## Material for this task
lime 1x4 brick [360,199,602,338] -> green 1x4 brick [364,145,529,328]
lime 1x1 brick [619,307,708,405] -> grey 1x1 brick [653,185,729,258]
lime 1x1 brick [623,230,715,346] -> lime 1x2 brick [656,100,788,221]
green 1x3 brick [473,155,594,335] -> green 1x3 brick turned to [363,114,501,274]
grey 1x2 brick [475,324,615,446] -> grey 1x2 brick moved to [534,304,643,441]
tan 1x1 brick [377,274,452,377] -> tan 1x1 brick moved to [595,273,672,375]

...

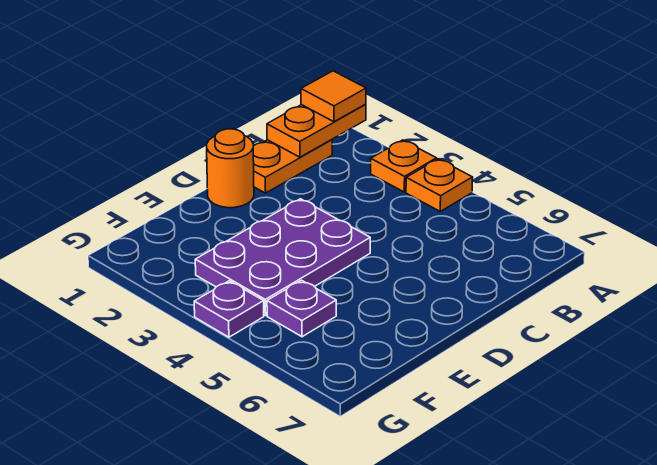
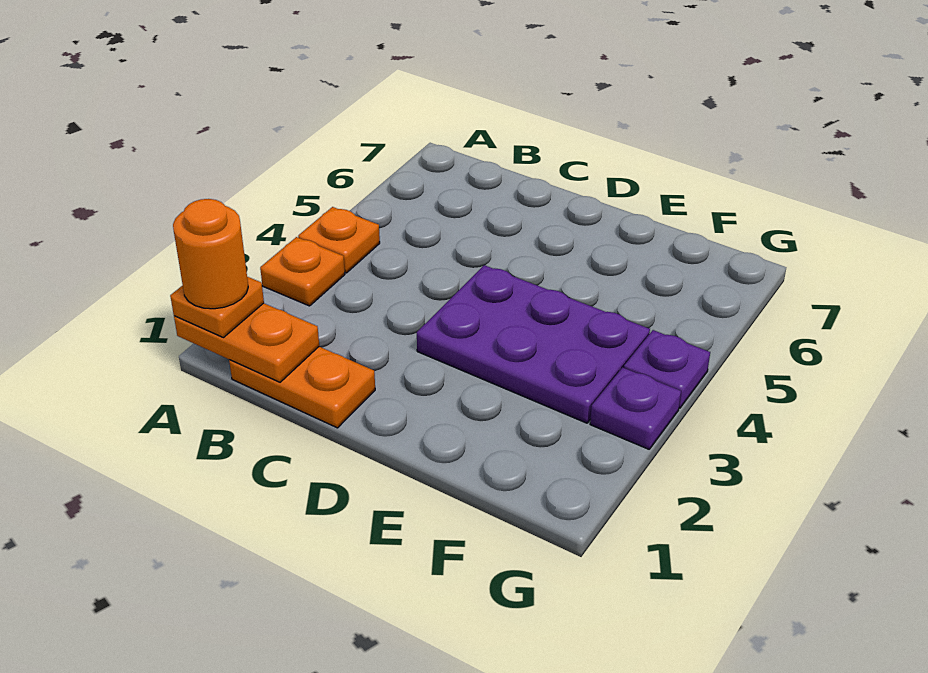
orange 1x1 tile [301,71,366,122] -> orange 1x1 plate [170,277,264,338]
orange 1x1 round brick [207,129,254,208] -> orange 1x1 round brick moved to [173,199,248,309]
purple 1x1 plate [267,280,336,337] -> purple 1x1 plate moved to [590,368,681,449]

---

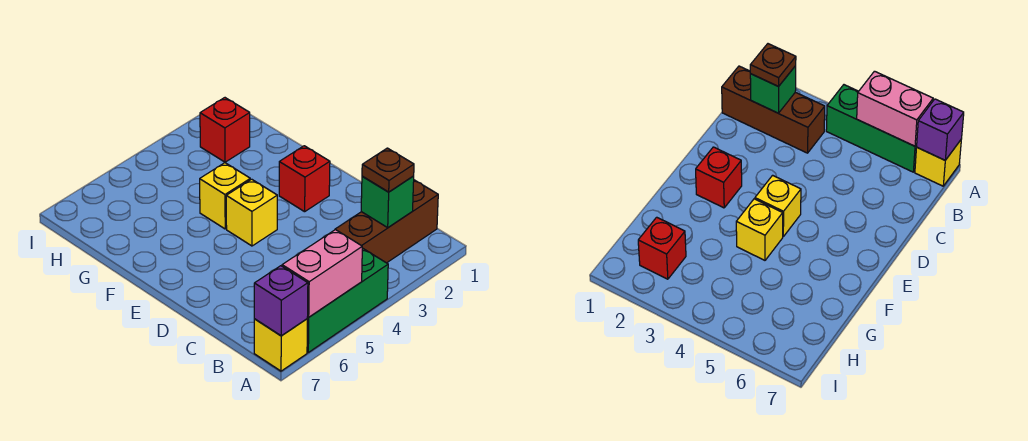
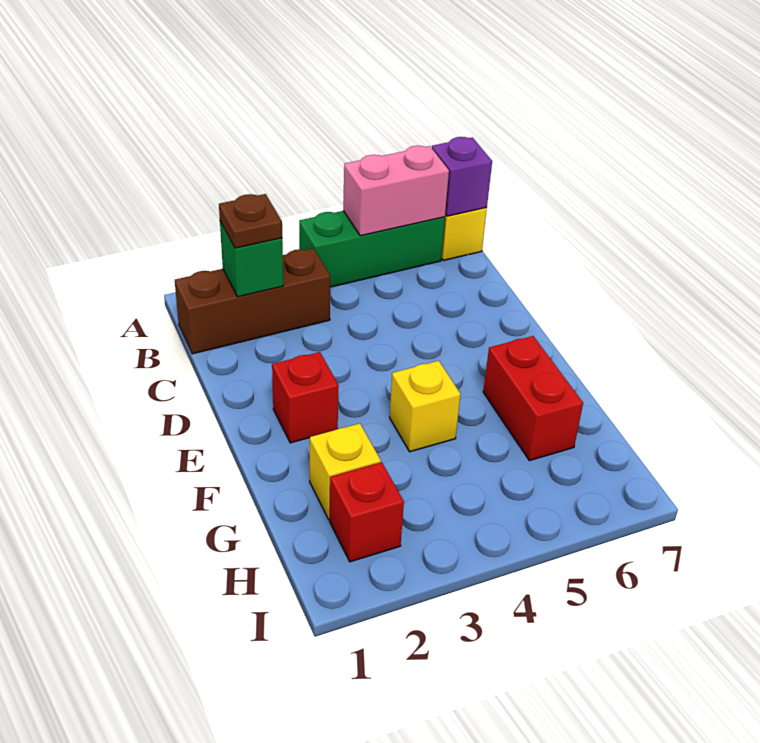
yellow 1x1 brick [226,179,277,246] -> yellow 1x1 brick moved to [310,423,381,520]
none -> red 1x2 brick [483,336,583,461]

## Work request
Write down, word for word, the lines above from the one containing "green 1x3 brick [473,155,594,335]" through the one containing "tan 1x1 brick [377,274,452,377]", both ends included.

## Output below
green 1x3 brick [473,155,594,335] -> green 1x3 brick turned to [363,114,501,274]
grey 1x2 brick [475,324,615,446] -> grey 1x2 brick moved to [534,304,643,441]
tan 1x1 brick [377,274,452,377] -> tan 1x1 brick moved to [595,273,672,375]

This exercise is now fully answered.